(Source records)
+---+

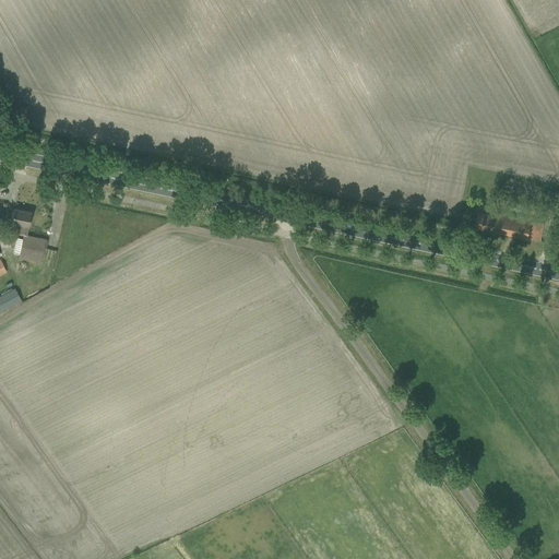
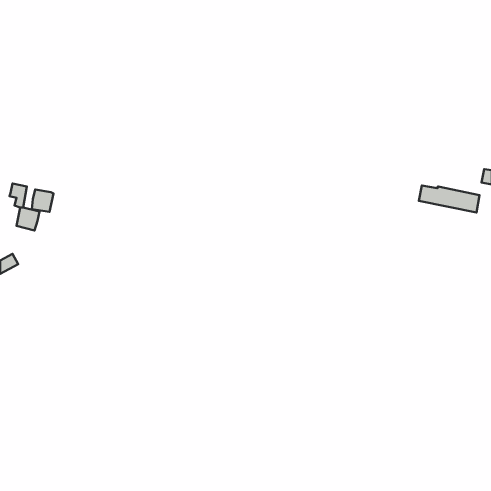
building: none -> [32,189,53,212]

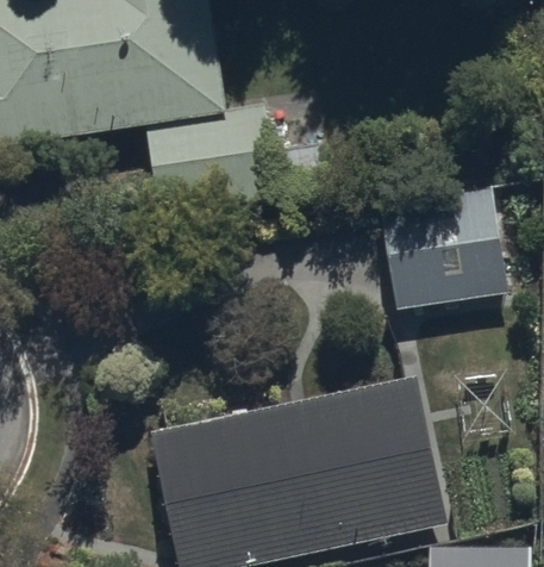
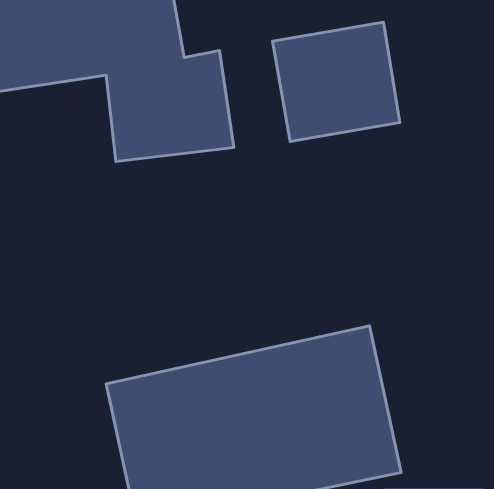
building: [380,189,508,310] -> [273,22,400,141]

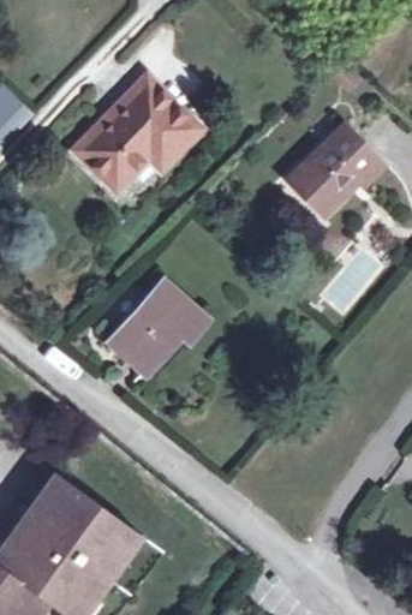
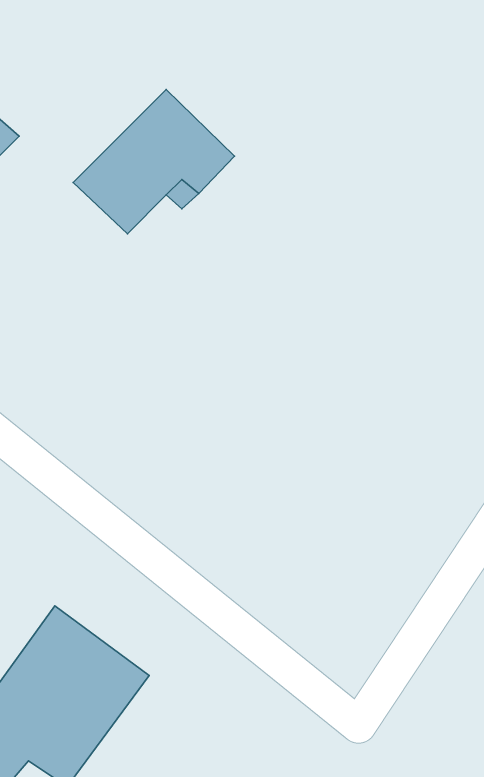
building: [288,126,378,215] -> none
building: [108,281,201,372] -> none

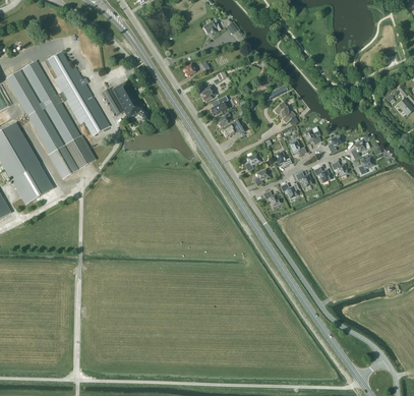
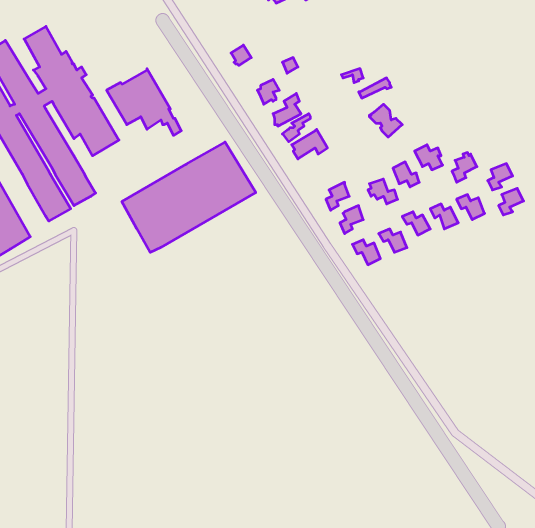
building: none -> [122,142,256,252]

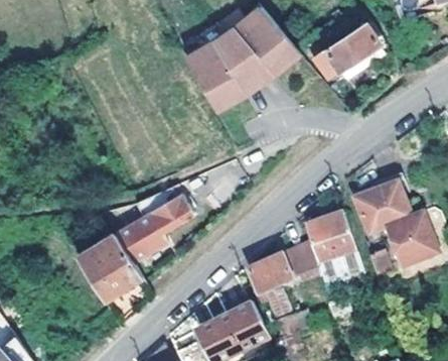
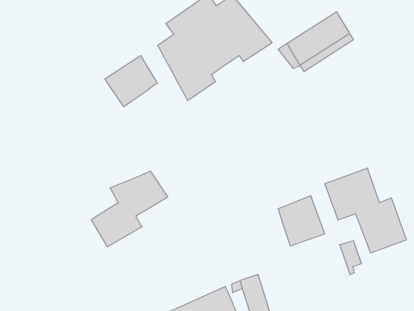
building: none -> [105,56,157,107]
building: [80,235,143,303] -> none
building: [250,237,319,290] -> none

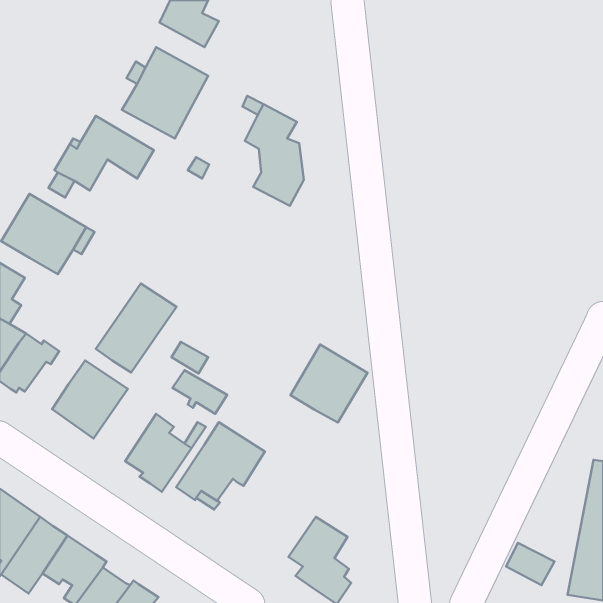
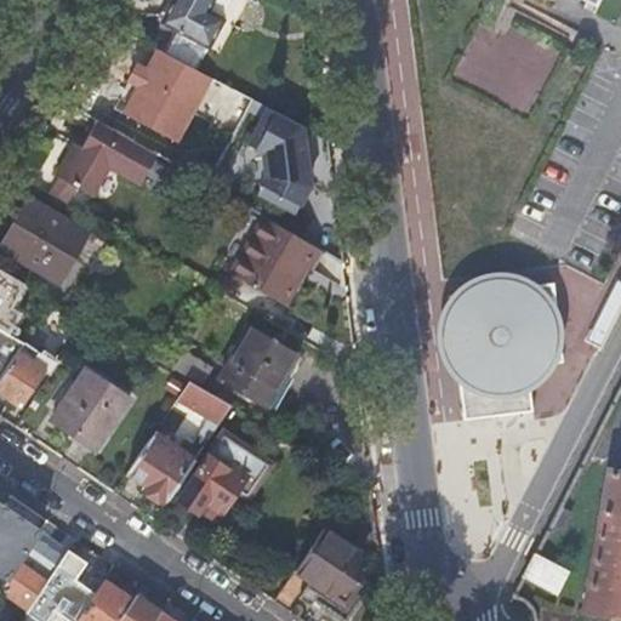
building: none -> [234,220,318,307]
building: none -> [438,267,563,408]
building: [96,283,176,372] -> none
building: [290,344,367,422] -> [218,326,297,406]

+---+

From the records above, copy exactly the lines starting at the one with "building: [380,189,508,310] ->" and ending at the one with "building: none -> [438,267,563,408]", and no others. Pictures stay out.

(Solution below)
building: [380,189,508,310] -> [273,22,400,141]

building: [288,126,378,215] -> none
building: [108,281,201,372] -> none

building: none -> [122,142,256,252]

building: none -> [105,56,157,107]
building: [80,235,143,303] -> none
building: [250,237,319,290] -> none

building: none -> [234,220,318,307]
building: none -> [438,267,563,408]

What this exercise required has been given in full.